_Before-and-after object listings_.
★ ★ ★ ★

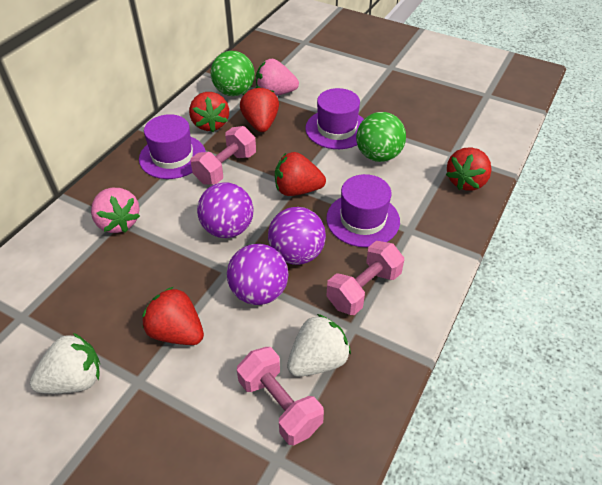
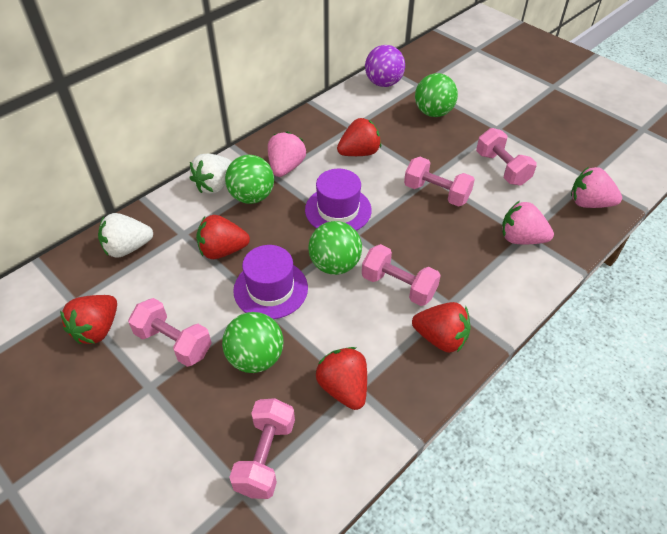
green ball: 2 -> 4
pink dumbbell: 3 -> 5
pink strawberry: 2 -> 3
purple ball: 3 -> 1
purple hat: 3 -> 2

★ ★ ★ ★

Transcribe every record above exactly, leaving out the pictures.

green ball: 2 -> 4
pink dumbbell: 3 -> 5
pink strawberry: 2 -> 3
purple ball: 3 -> 1
purple hat: 3 -> 2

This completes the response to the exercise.